* INFORMATION SHOWN:
# # # # #
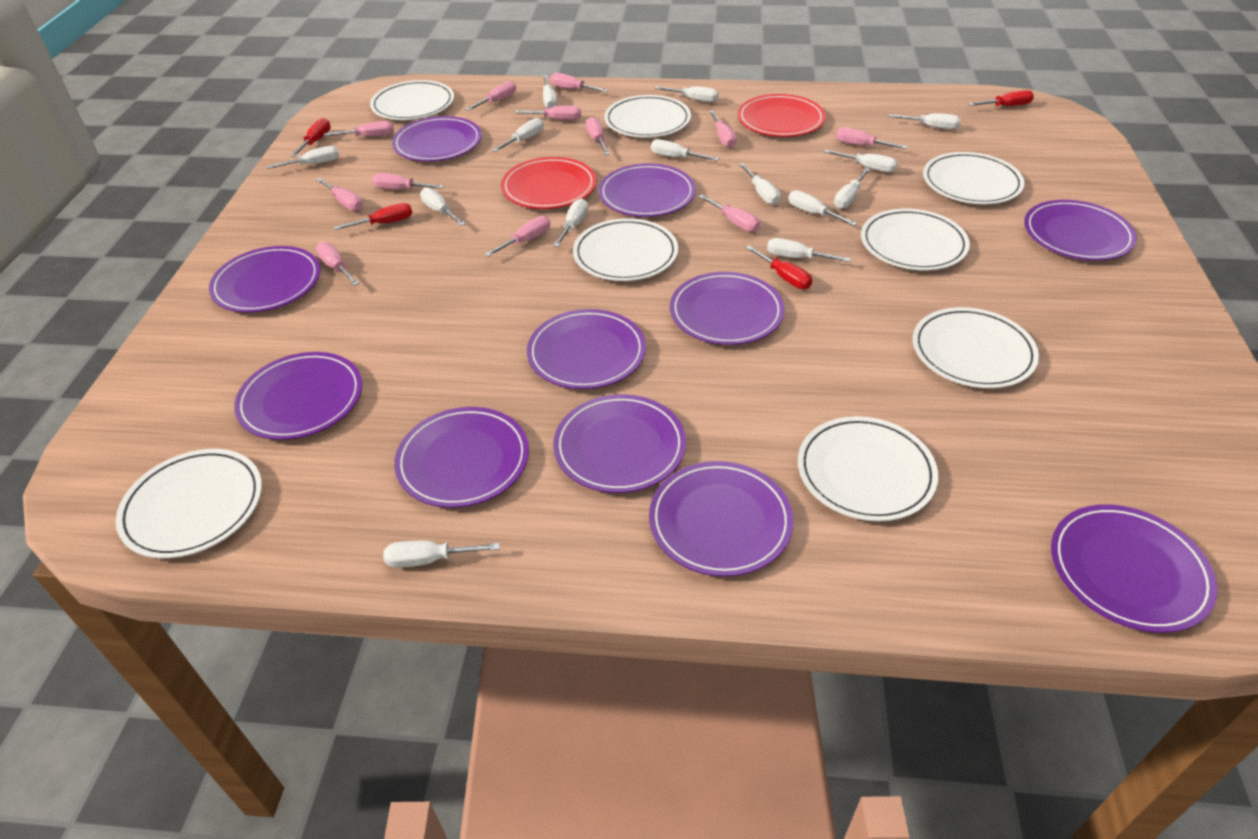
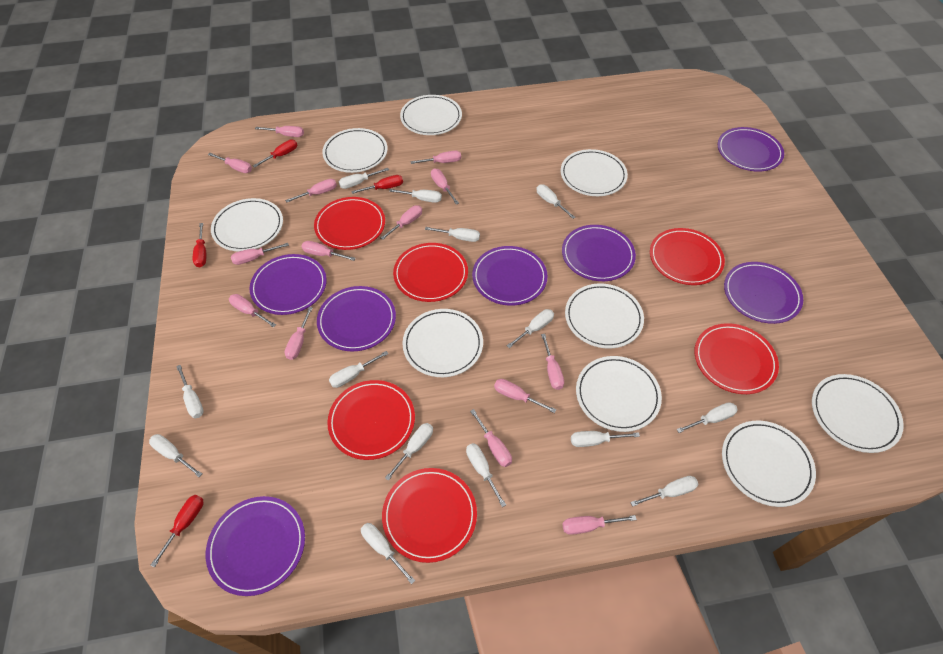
pink screwdriver: 12 -> 14
purple plate: 11 -> 7
red plate: 2 -> 6
white plate: 8 -> 9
# # # # #
* WHAT IS EXPECTED:
Leaving every picture out, output the data exactly as it stands.

* RESPONSE TO THIS EXERCISE:
pink screwdriver: 12 -> 14
purple plate: 11 -> 7
red plate: 2 -> 6
white plate: 8 -> 9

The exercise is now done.